-- GIVEN INFORMATION follows --

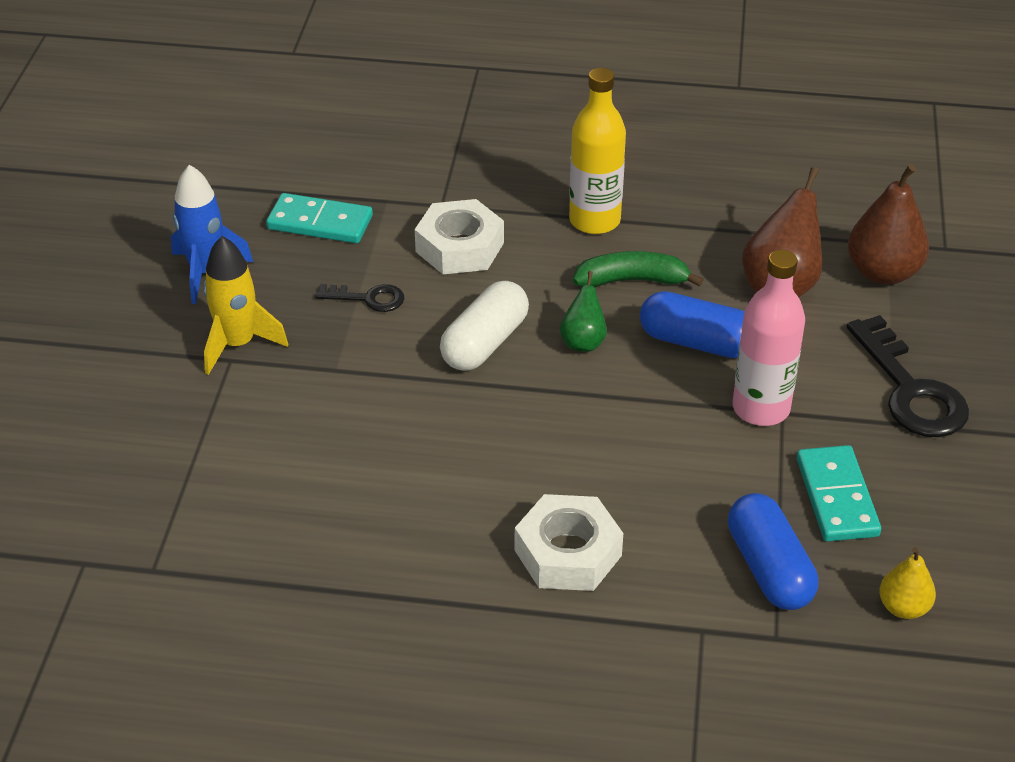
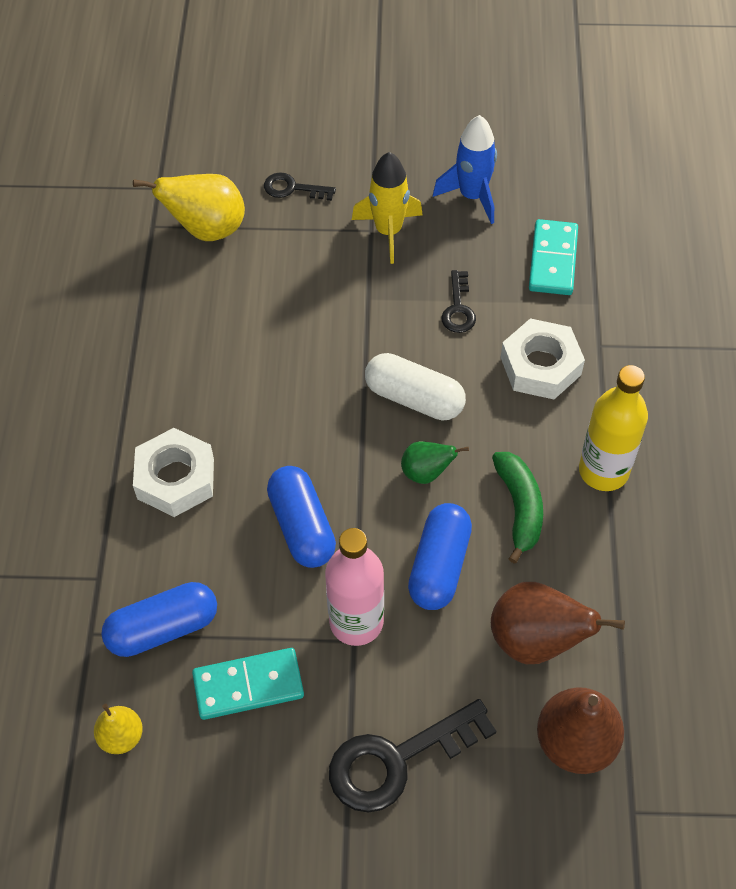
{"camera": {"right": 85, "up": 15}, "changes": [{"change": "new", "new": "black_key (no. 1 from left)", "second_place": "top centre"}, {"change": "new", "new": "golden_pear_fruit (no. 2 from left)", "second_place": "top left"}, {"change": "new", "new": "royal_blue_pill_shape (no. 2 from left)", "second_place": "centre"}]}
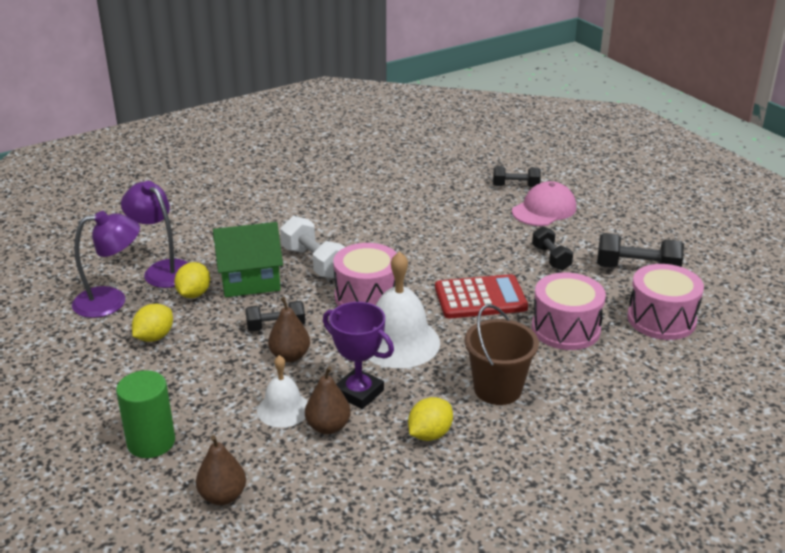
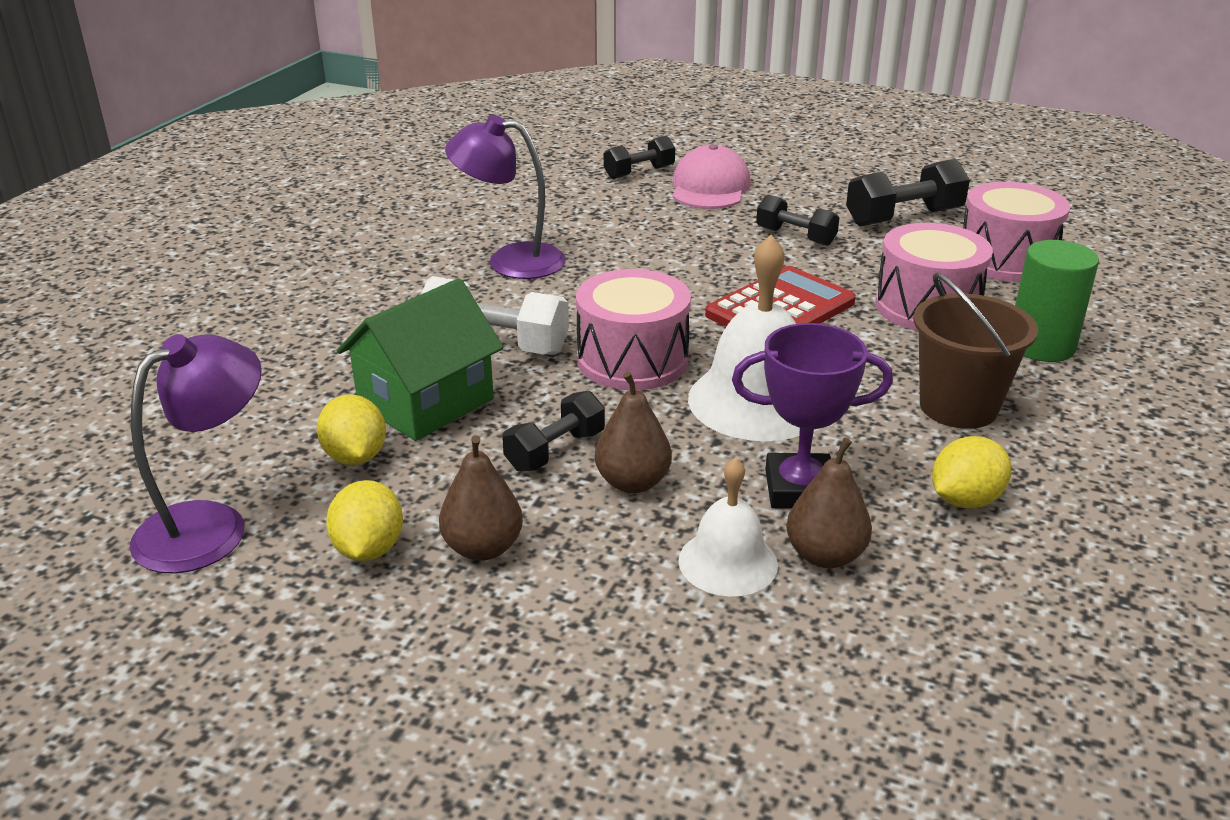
{"camera": {"right": -35, "up": 0}, "changes": [{"change": "shifted", "old": "violet_reading_lamp (no. 2 from left)", "first_place": "middle left", "second_place": "top centre"}, {"change": "shifted", "old": "emerald_cylinder", "first_place": "bottom left", "second_place": "middle right"}, {"change": "rotated", "old": "golden_toy_lemon (no. 3 from left)", "first_place": "bottom centre", "second_place": "middle right", "degrees": 45}, {"change": "shifted", "old": "russet_pear_fruit (no. 1 from left)", "first_place": "bottom left", "second_place": "centre"}]}
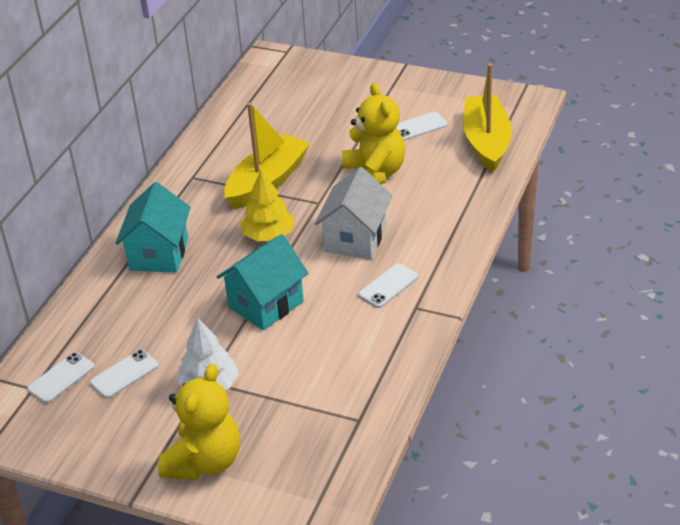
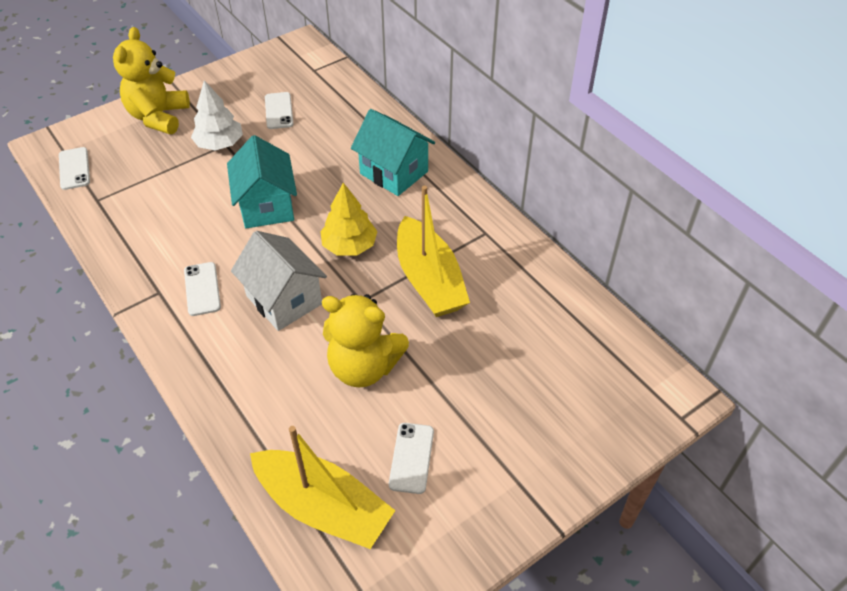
{"camera": {"right": 120, "up": 10}, "changes": [{"change": "shifted", "old": "pure_white_smartphone (no. 1 from left)", "first_place": "bottom left", "second_place": "top left"}, {"change": "rotated", "old": "golden_teddy (no. 1 from left)", "first_place": "bottom left", "second_place": "top left", "degrees": 45}]}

-- GIVEN INFORMATION concluded --

(TASK GOAL)
What is needed is the listing above, repeated verbatim, without its images.

(EXERCISE OUTPUT)
{"camera": {"right": 85, "up": 15}, "changes": [{"change": "new", "new": "black_key (no. 1 from left)", "second_place": "top centre"}, {"change": "new", "new": "golden_pear_fruit (no. 2 from left)", "second_place": "top left"}, {"change": "new", "new": "royal_blue_pill_shape (no. 2 from left)", "second_place": "centre"}]}
{"camera": {"right": -35, "up": 0}, "changes": [{"change": "shifted", "old": "violet_reading_lamp (no. 2 from left)", "first_place": "middle left", "second_place": "top centre"}, {"change": "shifted", "old": "emerald_cylinder", "first_place": "bottom left", "second_place": "middle right"}, {"change": "rotated", "old": "golden_toy_lemon (no. 3 from left)", "first_place": "bottom centre", "second_place": "middle right", "degrees": 45}, {"change": "shifted", "old": "russet_pear_fruit (no. 1 from left)", "first_place": "bottom left", "second_place": "centre"}]}
{"camera": {"right": 120, "up": 10}, "changes": [{"change": "shifted", "old": "pure_white_smartphone (no. 1 from left)", "first_place": "bottom left", "second_place": "top left"}, {"change": "rotated", "old": "golden_teddy (no. 1 from left)", "first_place": "bottom left", "second_place": "top left", "degrees": 45}]}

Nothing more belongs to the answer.